*** Opening of Data shown ***

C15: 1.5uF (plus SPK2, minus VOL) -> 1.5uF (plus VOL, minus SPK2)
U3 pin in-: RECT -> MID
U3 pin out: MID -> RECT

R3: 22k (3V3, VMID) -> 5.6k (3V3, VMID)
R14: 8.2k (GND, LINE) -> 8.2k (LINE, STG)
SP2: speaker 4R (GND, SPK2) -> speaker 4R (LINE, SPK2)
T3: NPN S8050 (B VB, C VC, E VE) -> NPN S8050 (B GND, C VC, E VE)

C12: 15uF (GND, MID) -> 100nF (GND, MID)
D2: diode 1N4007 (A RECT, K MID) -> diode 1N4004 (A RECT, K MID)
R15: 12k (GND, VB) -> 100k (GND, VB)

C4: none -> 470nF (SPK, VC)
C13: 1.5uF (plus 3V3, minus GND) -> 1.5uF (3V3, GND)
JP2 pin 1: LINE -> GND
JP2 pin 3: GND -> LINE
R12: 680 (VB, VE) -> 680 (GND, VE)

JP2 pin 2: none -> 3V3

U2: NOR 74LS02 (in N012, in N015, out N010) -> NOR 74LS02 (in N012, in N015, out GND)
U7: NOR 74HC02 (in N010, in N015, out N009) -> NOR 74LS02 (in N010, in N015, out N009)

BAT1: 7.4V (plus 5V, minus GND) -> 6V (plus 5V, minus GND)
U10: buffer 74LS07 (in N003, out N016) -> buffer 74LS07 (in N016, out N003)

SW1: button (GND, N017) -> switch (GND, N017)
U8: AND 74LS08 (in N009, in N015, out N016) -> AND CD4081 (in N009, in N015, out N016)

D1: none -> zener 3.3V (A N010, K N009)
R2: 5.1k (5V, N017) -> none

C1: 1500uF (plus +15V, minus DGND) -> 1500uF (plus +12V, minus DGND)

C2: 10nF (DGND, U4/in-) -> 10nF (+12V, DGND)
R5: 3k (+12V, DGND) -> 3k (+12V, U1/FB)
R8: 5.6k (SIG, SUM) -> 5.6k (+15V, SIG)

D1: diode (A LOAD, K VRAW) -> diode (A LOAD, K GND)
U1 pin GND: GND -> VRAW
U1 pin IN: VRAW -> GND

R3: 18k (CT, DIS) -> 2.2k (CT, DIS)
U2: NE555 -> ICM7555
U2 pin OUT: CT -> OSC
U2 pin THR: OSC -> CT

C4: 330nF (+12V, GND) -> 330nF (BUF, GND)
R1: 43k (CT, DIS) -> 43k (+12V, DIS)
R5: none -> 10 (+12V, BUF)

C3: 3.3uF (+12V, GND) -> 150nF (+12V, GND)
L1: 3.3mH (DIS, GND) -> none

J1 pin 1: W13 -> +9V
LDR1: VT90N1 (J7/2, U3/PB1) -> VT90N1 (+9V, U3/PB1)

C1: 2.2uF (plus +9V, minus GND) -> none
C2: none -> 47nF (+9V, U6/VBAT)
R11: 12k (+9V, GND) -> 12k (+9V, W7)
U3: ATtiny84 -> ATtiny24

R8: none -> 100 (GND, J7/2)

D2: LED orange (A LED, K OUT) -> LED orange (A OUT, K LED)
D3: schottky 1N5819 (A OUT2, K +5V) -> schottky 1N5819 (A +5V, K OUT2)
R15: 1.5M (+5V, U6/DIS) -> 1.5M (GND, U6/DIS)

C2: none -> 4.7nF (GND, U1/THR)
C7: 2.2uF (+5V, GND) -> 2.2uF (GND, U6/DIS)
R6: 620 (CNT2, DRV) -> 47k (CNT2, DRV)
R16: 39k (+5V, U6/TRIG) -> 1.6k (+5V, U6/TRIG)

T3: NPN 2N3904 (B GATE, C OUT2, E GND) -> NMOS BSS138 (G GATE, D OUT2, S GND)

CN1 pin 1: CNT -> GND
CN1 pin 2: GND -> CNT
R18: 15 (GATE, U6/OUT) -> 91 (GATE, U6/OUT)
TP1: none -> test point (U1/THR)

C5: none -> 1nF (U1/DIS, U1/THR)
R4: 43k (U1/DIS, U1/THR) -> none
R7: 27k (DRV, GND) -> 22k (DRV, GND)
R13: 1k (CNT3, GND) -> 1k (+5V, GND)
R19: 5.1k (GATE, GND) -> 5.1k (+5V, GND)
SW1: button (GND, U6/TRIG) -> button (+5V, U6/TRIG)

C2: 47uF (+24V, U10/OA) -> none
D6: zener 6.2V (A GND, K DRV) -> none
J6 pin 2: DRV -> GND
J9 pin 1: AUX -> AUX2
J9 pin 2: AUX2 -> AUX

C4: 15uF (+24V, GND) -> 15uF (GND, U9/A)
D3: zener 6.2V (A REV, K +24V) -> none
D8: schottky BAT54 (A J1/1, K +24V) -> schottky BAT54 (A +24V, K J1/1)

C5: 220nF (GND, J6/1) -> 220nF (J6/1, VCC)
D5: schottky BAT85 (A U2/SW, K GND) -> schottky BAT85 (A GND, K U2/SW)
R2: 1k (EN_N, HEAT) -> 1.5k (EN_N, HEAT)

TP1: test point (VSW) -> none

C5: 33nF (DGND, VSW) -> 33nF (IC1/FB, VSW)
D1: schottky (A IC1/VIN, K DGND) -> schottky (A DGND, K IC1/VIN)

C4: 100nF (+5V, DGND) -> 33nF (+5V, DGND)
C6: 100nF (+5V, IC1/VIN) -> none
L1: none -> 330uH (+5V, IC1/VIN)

*** Close of Data shown ***

> [Exercise instructions]
Write out again, exactly as they appear above, the lines from the one containing "R18: 15 (GATE, U6/OUT) -> 91 (GATE, U6/OUT)" to the final line, and only those.

> [Solved exercise]
R18: 15 (GATE, U6/OUT) -> 91 (GATE, U6/OUT)
TP1: none -> test point (U1/THR)

C5: none -> 1nF (U1/DIS, U1/THR)
R4: 43k (U1/DIS, U1/THR) -> none
R7: 27k (DRV, GND) -> 22k (DRV, GND)
R13: 1k (CNT3, GND) -> 1k (+5V, GND)
R19: 5.1k (GATE, GND) -> 5.1k (+5V, GND)
SW1: button (GND, U6/TRIG) -> button (+5V, U6/TRIG)

C2: 47uF (+24V, U10/OA) -> none
D6: zener 6.2V (A GND, K DRV) -> none
J6 pin 2: DRV -> GND
J9 pin 1: AUX -> AUX2
J9 pin 2: AUX2 -> AUX

C4: 15uF (+24V, GND) -> 15uF (GND, U9/A)
D3: zener 6.2V (A REV, K +24V) -> none
D8: schottky BAT54 (A J1/1, K +24V) -> schottky BAT54 (A +24V, K J1/1)

C5: 220nF (GND, J6/1) -> 220nF (J6/1, VCC)
D5: schottky BAT85 (A U2/SW, K GND) -> schottky BAT85 (A GND, K U2/SW)
R2: 1k (EN_N, HEAT) -> 1.5k (EN_N, HEAT)

TP1: test point (VSW) -> none

C5: 33nF (DGND, VSW) -> 33nF (IC1/FB, VSW)
D1: schottky (A IC1/VIN, K DGND) -> schottky (A DGND, K IC1/VIN)

C4: 100nF (+5V, DGND) -> 33nF (+5V, DGND)
C6: 100nF (+5V, IC1/VIN) -> none
L1: none -> 330uH (+5V, IC1/VIN)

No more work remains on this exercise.